#### Dataset records
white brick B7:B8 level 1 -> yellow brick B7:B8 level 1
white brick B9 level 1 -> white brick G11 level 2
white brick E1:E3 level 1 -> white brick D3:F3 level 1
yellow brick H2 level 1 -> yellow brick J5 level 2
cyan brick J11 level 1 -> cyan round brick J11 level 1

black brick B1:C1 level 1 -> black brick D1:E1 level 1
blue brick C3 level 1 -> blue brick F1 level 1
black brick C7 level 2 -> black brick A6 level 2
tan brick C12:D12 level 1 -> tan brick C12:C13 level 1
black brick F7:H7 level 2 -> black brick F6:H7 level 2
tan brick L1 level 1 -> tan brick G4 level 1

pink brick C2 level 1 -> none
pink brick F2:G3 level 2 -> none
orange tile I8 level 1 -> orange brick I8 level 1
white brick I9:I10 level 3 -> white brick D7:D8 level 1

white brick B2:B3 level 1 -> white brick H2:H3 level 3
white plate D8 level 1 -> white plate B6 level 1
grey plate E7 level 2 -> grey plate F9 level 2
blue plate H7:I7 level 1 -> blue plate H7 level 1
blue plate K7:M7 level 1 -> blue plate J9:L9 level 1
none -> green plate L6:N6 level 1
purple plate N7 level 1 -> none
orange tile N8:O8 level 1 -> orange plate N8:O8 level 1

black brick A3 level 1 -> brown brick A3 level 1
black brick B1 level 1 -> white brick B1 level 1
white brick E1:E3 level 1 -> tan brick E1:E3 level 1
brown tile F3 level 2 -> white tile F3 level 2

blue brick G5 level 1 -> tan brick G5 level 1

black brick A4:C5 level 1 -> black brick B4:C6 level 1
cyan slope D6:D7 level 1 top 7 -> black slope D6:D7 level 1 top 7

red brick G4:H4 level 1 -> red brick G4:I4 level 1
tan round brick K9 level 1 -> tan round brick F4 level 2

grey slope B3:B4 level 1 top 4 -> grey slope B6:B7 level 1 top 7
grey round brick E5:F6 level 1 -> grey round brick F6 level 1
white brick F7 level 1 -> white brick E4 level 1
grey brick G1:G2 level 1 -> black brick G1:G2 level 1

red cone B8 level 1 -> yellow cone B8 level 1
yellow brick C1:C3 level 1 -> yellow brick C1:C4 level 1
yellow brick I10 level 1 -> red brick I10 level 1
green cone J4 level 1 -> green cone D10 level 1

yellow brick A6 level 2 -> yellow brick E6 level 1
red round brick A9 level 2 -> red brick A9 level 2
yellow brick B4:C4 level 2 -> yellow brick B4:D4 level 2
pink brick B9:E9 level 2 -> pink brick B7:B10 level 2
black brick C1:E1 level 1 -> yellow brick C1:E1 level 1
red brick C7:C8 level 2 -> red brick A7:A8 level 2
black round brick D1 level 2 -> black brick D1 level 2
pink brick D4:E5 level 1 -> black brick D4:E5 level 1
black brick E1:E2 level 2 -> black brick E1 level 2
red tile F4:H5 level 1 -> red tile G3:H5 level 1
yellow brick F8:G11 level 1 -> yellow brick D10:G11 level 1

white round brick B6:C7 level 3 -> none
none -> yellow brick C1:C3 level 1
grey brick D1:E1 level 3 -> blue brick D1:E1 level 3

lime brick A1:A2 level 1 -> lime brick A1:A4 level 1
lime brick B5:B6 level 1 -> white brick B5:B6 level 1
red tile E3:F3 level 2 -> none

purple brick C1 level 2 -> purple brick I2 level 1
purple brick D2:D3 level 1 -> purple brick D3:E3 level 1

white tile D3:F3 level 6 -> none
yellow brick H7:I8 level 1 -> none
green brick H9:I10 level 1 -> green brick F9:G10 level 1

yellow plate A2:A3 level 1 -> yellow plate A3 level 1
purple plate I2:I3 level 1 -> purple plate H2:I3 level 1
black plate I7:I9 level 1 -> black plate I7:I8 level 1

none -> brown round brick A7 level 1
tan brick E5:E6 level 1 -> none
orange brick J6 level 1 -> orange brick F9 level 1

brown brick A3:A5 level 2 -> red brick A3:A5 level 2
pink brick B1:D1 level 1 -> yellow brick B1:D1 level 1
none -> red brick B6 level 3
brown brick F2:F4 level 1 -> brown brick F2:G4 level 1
########
## Work required
For each line above that contains "cyan", make a copy.

## Task answer
cyan brick J11 level 1 -> cyan round brick J11 level 1
cyan slope D6:D7 level 1 top 7 -> black slope D6:D7 level 1 top 7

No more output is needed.